_Data provided_.
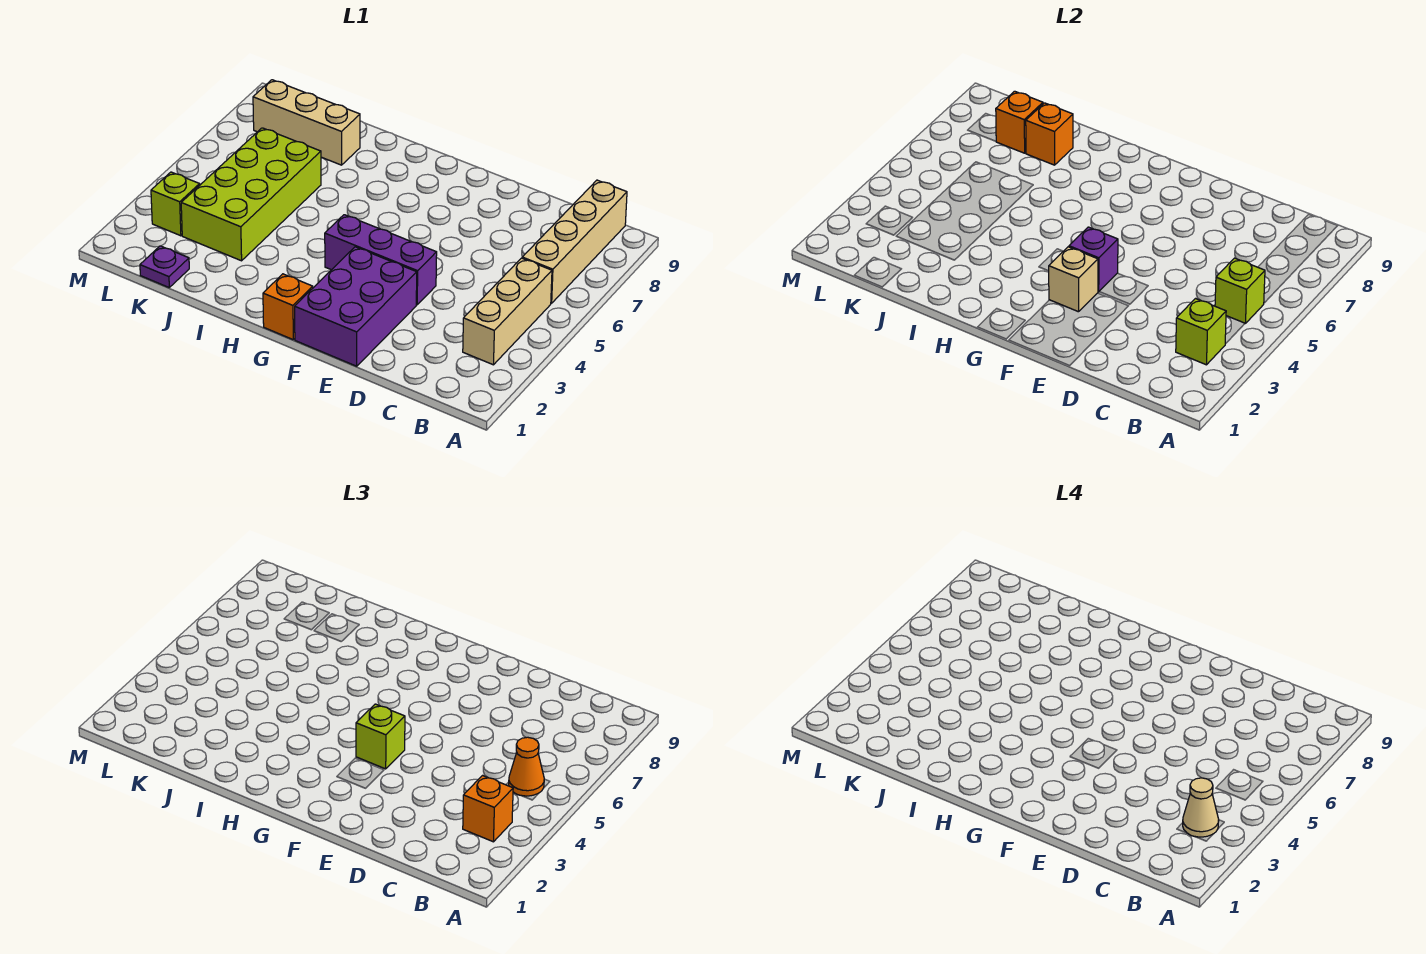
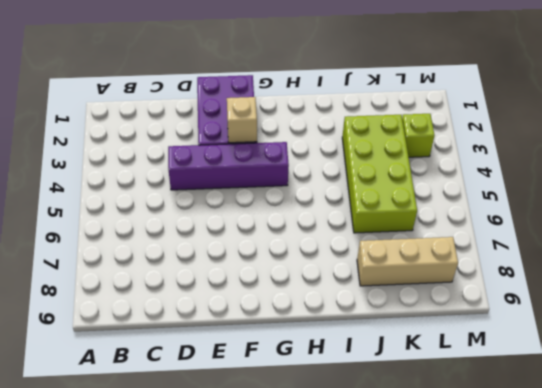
purple brick D4:G4 level 1 -> purple brick E4:G4 level 1
none -> tan brick B3:B5 level 1
none -> tan brick B6:B9 level 1
none -> orange brick G1 level 1

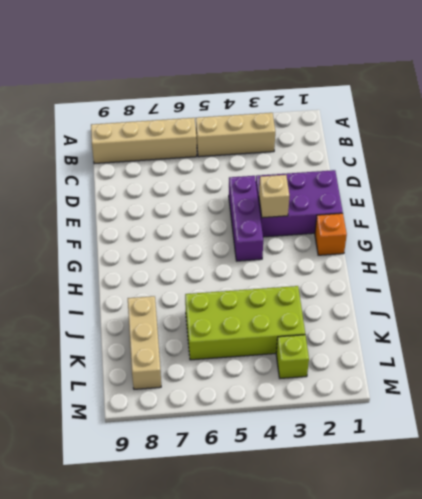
none -> purple plate K1 level 1
none -> lime brick B3 level 2
none -> lime brick B5 level 2

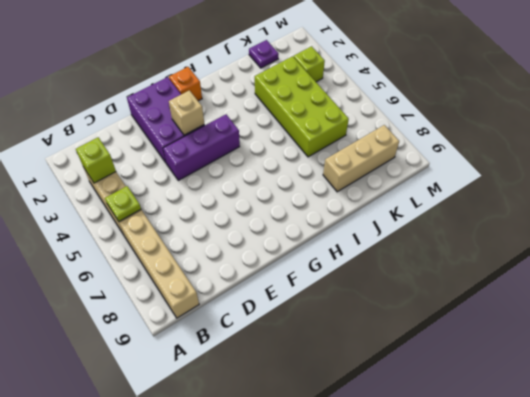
lime plate B5 level 2 -> lime brick B5 level 2
none -> purple brick F4 level 2
none -> orange brick J8 level 2
none -> orange brick K8 level 2

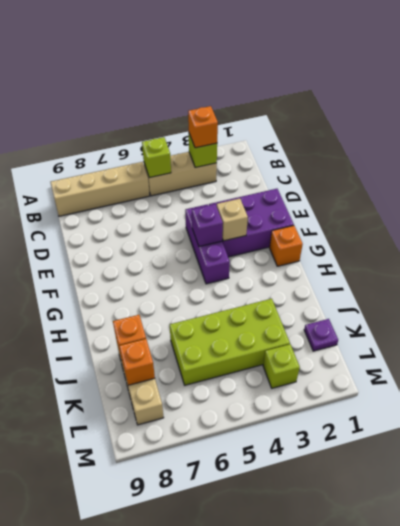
none -> orange cone B5 level 3
none -> lime brick F4 level 3
none -> tan cone B3 level 4

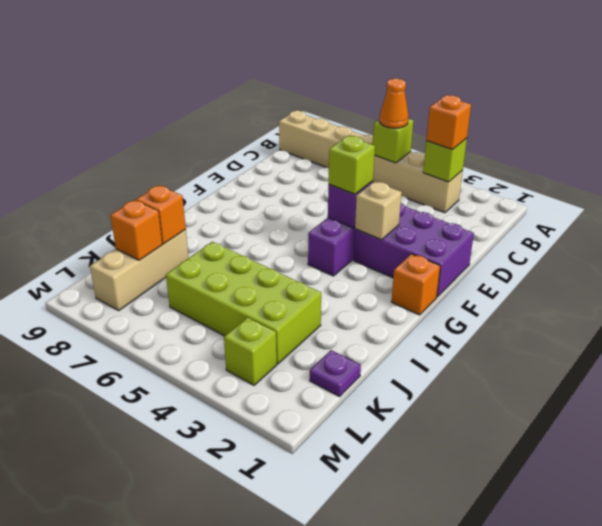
none -> tan cone B3 level 4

_The task_. All of the preceding material should be output verbatim, with the pictures excluded.

_Response to the task_.
purple brick D4:G4 level 1 -> purple brick E4:G4 level 1
none -> tan brick B3:B5 level 1
none -> tan brick B6:B9 level 1
none -> orange brick G1 level 1

none -> purple plate K1 level 1
none -> lime brick B3 level 2
none -> lime brick B5 level 2

lime plate B5 level 2 -> lime brick B5 level 2
none -> purple brick F4 level 2
none -> orange brick J8 level 2
none -> orange brick K8 level 2

none -> orange cone B5 level 3
none -> lime brick F4 level 3
none -> tan cone B3 level 4

none -> tan cone B3 level 4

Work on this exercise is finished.